Colored object listings:
- - - - -

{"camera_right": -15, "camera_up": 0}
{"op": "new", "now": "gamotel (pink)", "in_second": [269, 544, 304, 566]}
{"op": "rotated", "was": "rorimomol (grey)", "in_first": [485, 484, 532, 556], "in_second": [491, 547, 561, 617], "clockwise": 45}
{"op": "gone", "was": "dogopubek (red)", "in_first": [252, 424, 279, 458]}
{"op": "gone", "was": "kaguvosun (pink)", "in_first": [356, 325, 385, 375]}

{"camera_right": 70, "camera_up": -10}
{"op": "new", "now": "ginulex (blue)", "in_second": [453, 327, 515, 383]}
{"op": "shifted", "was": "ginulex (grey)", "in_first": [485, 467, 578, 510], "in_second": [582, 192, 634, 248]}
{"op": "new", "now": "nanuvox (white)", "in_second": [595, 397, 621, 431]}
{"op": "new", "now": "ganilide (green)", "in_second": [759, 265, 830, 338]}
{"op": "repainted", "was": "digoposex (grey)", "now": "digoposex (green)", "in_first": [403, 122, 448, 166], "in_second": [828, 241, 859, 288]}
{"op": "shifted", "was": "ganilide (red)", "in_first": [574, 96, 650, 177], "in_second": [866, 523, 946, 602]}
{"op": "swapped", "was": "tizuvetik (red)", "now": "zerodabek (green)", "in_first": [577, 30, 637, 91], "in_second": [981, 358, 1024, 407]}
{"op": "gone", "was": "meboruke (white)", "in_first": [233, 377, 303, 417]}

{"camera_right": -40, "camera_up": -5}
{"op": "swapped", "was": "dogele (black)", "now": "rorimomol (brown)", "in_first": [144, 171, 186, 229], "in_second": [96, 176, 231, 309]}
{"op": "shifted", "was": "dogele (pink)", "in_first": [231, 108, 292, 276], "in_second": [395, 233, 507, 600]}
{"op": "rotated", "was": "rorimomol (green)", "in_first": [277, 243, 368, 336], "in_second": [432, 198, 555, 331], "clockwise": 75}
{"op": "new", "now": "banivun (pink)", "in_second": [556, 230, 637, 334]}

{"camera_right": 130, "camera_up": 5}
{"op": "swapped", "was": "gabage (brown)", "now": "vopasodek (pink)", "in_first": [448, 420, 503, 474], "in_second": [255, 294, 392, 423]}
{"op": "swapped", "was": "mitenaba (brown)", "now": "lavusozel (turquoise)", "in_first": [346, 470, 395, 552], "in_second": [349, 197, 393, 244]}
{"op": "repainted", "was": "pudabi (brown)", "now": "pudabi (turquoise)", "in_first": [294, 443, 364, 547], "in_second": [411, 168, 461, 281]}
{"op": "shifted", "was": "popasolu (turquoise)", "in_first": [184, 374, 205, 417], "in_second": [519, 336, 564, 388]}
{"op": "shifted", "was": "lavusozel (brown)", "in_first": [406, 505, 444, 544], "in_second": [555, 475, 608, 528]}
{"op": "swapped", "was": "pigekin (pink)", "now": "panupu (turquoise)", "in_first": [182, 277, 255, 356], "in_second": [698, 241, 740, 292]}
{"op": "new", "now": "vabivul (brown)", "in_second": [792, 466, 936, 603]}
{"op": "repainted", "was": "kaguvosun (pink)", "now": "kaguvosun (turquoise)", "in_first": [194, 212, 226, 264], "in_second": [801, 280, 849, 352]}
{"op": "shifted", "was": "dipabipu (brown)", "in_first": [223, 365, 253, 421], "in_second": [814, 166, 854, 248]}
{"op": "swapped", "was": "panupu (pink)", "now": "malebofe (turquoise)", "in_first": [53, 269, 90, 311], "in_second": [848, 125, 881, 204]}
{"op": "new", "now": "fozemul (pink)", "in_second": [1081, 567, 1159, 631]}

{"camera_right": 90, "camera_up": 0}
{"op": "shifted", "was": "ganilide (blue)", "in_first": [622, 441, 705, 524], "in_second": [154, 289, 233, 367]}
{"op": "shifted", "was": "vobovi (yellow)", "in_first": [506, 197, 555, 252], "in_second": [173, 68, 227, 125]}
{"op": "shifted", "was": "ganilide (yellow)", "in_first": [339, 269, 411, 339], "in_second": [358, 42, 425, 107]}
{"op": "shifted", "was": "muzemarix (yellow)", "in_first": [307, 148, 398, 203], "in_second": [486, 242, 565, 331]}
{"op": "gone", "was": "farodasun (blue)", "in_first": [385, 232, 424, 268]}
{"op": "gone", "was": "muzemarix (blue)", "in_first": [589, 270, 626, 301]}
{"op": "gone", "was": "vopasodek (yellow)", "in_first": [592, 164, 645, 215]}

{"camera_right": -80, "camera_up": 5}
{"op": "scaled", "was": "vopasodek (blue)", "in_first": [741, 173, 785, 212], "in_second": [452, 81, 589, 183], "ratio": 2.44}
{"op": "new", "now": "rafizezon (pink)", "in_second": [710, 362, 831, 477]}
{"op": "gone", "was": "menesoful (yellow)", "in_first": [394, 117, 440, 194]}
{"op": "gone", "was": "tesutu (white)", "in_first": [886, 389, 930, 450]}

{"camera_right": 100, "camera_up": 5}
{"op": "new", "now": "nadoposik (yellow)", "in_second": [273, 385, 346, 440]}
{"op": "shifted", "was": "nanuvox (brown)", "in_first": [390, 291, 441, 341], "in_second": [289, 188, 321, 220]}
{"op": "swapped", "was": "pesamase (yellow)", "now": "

- - - - -

> PROBLEM TO SOLVE
A complete and exact reproduction of the data is needed.

> ANSWER SECTION
{"camera_right": -15, "camera_up": 0}
{"op": "new", "now": "gamotel (pink)", "in_second": [269, 544, 304, 566]}
{"op": "rotated", "was": "rorimomol (grey)", "in_first": [485, 484, 532, 556], "in_second": [491, 547, 561, 617], "clockwise": 45}
{"op": "gone", "was": "dogopubek (red)", "in_first": [252, 424, 279, 458]}
{"op": "gone", "was": "kaguvosun (pink)", "in_first": [356, 325, 385, 375]}

{"camera_right": 70, "camera_up": -10}
{"op": "new", "now": "ginulex (blue)", "in_second": [453, 327, 515, 383]}
{"op": "shifted", "was": "ginulex (grey)", "in_first": [485, 467, 578, 510], "in_second": [582, 192, 634, 248]}
{"op": "new", "now": "nanuvox (white)", "in_second": [595, 397, 621, 431]}
{"op": "new", "now": "ganilide (green)", "in_second": [759, 265, 830, 338]}
{"op": "repainted", "was": "digoposex (grey)", "now": "digoposex (green)", "in_first": [403, 122, 448, 166], "in_second": [828, 241, 859, 288]}
{"op": "shifted", "was": "ganilide (red)", "in_first": [574, 96, 650, 177], "in_second": [866, 523, 946, 602]}
{"op": "swapped", "was": "tizuvetik (red)", "now": "zerodabek (green)", "in_first": [577, 30, 637, 91], "in_second": [981, 358, 1024, 407]}
{"op": "gone", "was": "meboruke (white)", "in_first": [233, 377, 303, 417]}

{"camera_right": -40, "camera_up": -5}
{"op": "swapped", "was": "dogele (black)", "now": "rorimomol (brown)", "in_first": [144, 171, 186, 229], "in_second": [96, 176, 231, 309]}
{"op": "shifted", "was": "dogele (pink)", "in_first": [231, 108, 292, 276], "in_second": [395, 233, 507, 600]}
{"op": "rotated", "was": "rorimomol (green)", "in_first": [277, 243, 368, 336], "in_second": [432, 198, 555, 331], "clockwise": 75}
{"op": "new", "now": "banivun (pink)", "in_second": [556, 230, 637, 334]}

{"camera_right": 130, "camera_up": 5}
{"op": "swapped", "was": "gabage (brown)", "now": "vopasodek (pink)", "in_first": [448, 420, 503, 474], "in_second": [255, 294, 392, 423]}
{"op": "swapped", "was": "mitenaba (brown)", "now": "lavusozel (turquoise)", "in_first": [346, 470, 395, 552], "in_second": [349, 197, 393, 244]}
{"op": "repainted", "was": "pudabi (brown)", "now": "pudabi (turquoise)", "in_first": [294, 443, 364, 547], "in_second": [411, 168, 461, 281]}
{"op": "shifted", "was": "popasolu (turquoise)", "in_first": [184, 374, 205, 417], "in_second": [519, 336, 564, 388]}
{"op": "shifted", "was": "lavusozel (brown)", "in_first": [406, 505, 444, 544], "in_second": [555, 475, 608, 528]}
{"op": "swapped", "was": "pigekin (pink)", "now": "panupu (turquoise)", "in_first": [182, 277, 255, 356], "in_second": [698, 241, 740, 292]}
{"op": "new", "now": "vabivul (brown)", "in_second": [792, 466, 936, 603]}
{"op": "repainted", "was": "kaguvosun (pink)", "now": "kaguvosun (turquoise)", "in_first": [194, 212, 226, 264], "in_second": [801, 280, 849, 352]}
{"op": "shifted", "was": "dipabipu (brown)", "in_first": [223, 365, 253, 421], "in_second": [814, 166, 854, 248]}
{"op": "swapped", "was": "panupu (pink)", "now": "malebofe (turquoise)", "in_first": [53, 269, 90, 311], "in_second": [848, 125, 881, 204]}
{"op": "new", "now": "fozemul (pink)", "in_second": [1081, 567, 1159, 631]}

{"camera_right": 90, "camera_up": 0}
{"op": "shifted", "was": "ganilide (blue)", "in_first": [622, 441, 705, 524], "in_second": [154, 289, 233, 367]}
{"op": "shifted", "was": "vobovi (yellow)", "in_first": [506, 197, 555, 252], "in_second": [173, 68, 227, 125]}
{"op": "shifted", "was": "ganilide (yellow)", "in_first": [339, 269, 411, 339], "in_second": [358, 42, 425, 107]}
{"op": "shifted", "was": "muzemarix (yellow)", "in_first": [307, 148, 398, 203], "in_second": [486, 242, 565, 331]}
{"op": "gone", "was": "farodasun (blue)", "in_first": [385, 232, 424, 268]}
{"op": "gone", "was": "muzemarix (blue)", "in_first": [589, 270, 626, 301]}
{"op": "gone", "was": "vopasodek (yellow)", "in_first": [592, 164, 645, 215]}

{"camera_right": -80, "camera_up": 5}
{"op": "scaled", "was": "vopasodek (blue)", "in_first": [741, 173, 785, 212], "in_second": [452, 81, 589, 183], "ratio": 2.44}
{"op": "new", "now": "rafizezon (pink)", "in_second": [710, 362, 831, 477]}
{"op": "gone", "was": "menesoful (yellow)", "in_first": [394, 117, 440, 194]}
{"op": "gone", "was": "tesutu (white)", "in_first": [886, 389, 930, 450]}

{"camera_right": 100, "camera_up": 5}
{"op": "new", "now": "nadoposik (yellow)", "in_second": [273, 385, 346, 440]}
{"op": "shifted", "was": "nanuvox (brown)", "in_first": [390, 291, 441, 341], "in_second": [289, 188, 321, 220]}
{"op": "swapped", "was": "pesamase (yellow)", "now": "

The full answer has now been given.